> [Task statement]:
Reproduce the records below line for line, with no changes to wording, spacing, or punctuation.

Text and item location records
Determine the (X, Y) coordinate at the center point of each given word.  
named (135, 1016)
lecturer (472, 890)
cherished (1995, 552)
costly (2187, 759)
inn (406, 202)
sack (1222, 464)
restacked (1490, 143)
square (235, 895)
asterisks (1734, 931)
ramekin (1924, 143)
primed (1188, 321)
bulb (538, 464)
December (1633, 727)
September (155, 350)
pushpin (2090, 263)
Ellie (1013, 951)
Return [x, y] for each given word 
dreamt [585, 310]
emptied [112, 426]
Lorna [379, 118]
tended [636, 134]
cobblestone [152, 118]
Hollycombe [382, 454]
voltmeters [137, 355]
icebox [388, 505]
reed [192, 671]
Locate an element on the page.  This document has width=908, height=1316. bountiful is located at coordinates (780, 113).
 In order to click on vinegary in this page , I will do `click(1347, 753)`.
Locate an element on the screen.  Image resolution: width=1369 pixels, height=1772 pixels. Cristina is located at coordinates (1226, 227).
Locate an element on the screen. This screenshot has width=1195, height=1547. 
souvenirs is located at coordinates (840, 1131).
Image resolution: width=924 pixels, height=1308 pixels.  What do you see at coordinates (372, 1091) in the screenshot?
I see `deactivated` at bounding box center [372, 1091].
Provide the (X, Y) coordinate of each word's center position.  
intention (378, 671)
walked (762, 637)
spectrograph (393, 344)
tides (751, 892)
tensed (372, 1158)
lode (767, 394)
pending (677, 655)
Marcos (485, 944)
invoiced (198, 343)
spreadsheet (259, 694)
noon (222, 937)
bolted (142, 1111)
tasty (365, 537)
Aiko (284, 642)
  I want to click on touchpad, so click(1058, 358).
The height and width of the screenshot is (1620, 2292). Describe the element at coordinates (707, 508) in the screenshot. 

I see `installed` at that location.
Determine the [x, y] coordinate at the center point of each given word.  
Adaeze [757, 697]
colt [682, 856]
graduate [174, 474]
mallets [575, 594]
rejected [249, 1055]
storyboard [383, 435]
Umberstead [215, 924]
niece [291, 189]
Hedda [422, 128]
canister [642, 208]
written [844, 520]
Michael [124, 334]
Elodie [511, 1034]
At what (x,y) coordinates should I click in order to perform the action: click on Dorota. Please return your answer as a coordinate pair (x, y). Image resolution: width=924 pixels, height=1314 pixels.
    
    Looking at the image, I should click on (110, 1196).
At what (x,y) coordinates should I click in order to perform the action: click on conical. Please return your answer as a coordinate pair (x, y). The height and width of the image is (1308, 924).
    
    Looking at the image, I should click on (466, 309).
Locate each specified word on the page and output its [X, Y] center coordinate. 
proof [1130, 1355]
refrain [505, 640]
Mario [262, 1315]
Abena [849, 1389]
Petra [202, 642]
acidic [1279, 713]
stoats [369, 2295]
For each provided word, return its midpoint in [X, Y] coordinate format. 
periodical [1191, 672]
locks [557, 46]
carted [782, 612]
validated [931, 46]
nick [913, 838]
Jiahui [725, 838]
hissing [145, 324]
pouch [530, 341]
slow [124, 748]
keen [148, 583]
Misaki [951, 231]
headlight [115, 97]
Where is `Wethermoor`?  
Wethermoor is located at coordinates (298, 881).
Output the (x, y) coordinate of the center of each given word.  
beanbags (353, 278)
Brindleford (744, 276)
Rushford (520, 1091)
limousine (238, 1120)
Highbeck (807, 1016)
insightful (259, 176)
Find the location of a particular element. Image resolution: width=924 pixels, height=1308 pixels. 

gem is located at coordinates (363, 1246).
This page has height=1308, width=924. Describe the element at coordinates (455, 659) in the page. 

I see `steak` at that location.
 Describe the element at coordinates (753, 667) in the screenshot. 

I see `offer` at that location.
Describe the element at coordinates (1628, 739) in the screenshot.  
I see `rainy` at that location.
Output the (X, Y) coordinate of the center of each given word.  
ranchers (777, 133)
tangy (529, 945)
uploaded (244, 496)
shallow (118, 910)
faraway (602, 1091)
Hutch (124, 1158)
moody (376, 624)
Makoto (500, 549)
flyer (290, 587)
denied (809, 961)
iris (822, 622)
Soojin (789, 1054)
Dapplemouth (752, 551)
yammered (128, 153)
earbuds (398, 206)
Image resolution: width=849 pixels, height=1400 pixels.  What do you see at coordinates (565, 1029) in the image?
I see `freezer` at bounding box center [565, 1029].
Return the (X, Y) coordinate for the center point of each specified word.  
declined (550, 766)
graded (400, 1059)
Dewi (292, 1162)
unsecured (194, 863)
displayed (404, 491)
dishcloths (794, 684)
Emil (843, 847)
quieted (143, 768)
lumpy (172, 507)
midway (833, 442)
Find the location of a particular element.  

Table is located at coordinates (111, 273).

> [Result of the exercise]:
Determine the (X, Y) coordinate at the center point of each given word.  
named (135, 1016)
lecturer (472, 890)
cherished (1995, 552)
costly (2187, 759)
inn (406, 202)
sack (1222, 464)
restacked (1490, 143)
square (235, 895)
asterisks (1734, 931)
ramekin (1924, 143)
primed (1188, 321)
bulb (538, 464)
December (1633, 727)
September (155, 350)
pushpin (2090, 263)
Ellie (1013, 951)
Return [x, y] for each given word 
dreamt [585, 310]
emptied [112, 426]
Lorna [379, 118]
tended [636, 134]
cobblestone [152, 118]
Hollycombe [382, 454]
voltmeters [137, 355]
icebox [388, 505]
reed [192, 671]
Locate an element on the page.  This document has width=908, height=1316. bountiful is located at coordinates (780, 113).
 In order to click on vinegary in this page , I will do `click(1347, 753)`.
Locate an element on the screen.  Image resolution: width=1369 pixels, height=1772 pixels. Cristina is located at coordinates (1226, 227).
Locate an element on the screen. This screenshot has width=1195, height=1547. 
souvenirs is located at coordinates (840, 1131).
Image resolution: width=924 pixels, height=1308 pixels.  What do you see at coordinates (372, 1091) in the screenshot?
I see `deactivated` at bounding box center [372, 1091].
Provide the (X, Y) coordinate of each word's center position.  
intention (378, 671)
walked (762, 637)
spectrograph (393, 344)
tides (751, 892)
tensed (372, 1158)
lode (767, 394)
pending (677, 655)
Marcos (485, 944)
invoiced (198, 343)
spreadsheet (259, 694)
noon (222, 937)
bolted (142, 1111)
tasty (365, 537)
Aiko (284, 642)
  I want to click on touchpad, so click(1058, 358).
The height and width of the screenshot is (1620, 2292). Describe the element at coordinates (707, 508) in the screenshot. 

I see `installed` at that location.
Determine the [x, y] coordinate at the center point of each given word.  
Adaeze [757, 697]
colt [682, 856]
graduate [174, 474]
mallets [575, 594]
rejected [249, 1055]
storyboard [383, 435]
Umberstead [215, 924]
niece [291, 189]
Hedda [422, 128]
canister [642, 208]
written [844, 520]
Michael [124, 334]
Elodie [511, 1034]
At what (x,y) coordinates should I click in order to perform the action: click on Dorota. Please return your answer as a coordinate pair (x, y). Image resolution: width=924 pixels, height=1314 pixels.
    
    Looking at the image, I should click on (110, 1196).
At what (x,y) coordinates should I click in order to perform the action: click on conical. Please return your answer as a coordinate pair (x, y). The height and width of the image is (1308, 924).
    
    Looking at the image, I should click on (466, 309).
Locate each specified word on the page and output its [X, Y] center coordinate. 
proof [1130, 1355]
refrain [505, 640]
Mario [262, 1315]
Abena [849, 1389]
Petra [202, 642]
acidic [1279, 713]
stoats [369, 2295]
For each provided word, return its midpoint in [X, Y] coordinate format. 
periodical [1191, 672]
locks [557, 46]
carted [782, 612]
validated [931, 46]
nick [913, 838]
Jiahui [725, 838]
hissing [145, 324]
pouch [530, 341]
slow [124, 748]
keen [148, 583]
Misaki [951, 231]
headlight [115, 97]
Where is `Wethermoor`?  
Wethermoor is located at coordinates (298, 881).
Output the (x, y) coordinate of the center of each given word.  
beanbags (353, 278)
Brindleford (744, 276)
Rushford (520, 1091)
limousine (238, 1120)
Highbeck (807, 1016)
insightful (259, 176)
Find the location of a particular element. Image resolution: width=924 pixels, height=1308 pixels. 

gem is located at coordinates (363, 1246).
This page has height=1308, width=924. Describe the element at coordinates (455, 659) in the page. 

I see `steak` at that location.
 Describe the element at coordinates (753, 667) in the screenshot. 

I see `offer` at that location.
Describe the element at coordinates (1628, 739) in the screenshot.  
I see `rainy` at that location.
Output the (X, Y) coordinate of the center of each given word.  
ranchers (777, 133)
tangy (529, 945)
uploaded (244, 496)
shallow (118, 910)
faraway (602, 1091)
Hutch (124, 1158)
moody (376, 624)
Makoto (500, 549)
flyer (290, 587)
denied (809, 961)
iris (822, 622)
Soojin (789, 1054)
Dapplemouth (752, 551)
yammered (128, 153)
earbuds (398, 206)
Image resolution: width=849 pixels, height=1400 pixels.  What do you see at coordinates (565, 1029) in the image?
I see `freezer` at bounding box center [565, 1029].
Return the (X, Y) coordinate for the center point of each specified word.  
declined (550, 766)
graded (400, 1059)
Dewi (292, 1162)
unsecured (194, 863)
displayed (404, 491)
dishcloths (794, 684)
Emil (843, 847)
quieted (143, 768)
lumpy (172, 507)
midway (833, 442)
Find the location of a particular element.  

Table is located at coordinates (111, 273).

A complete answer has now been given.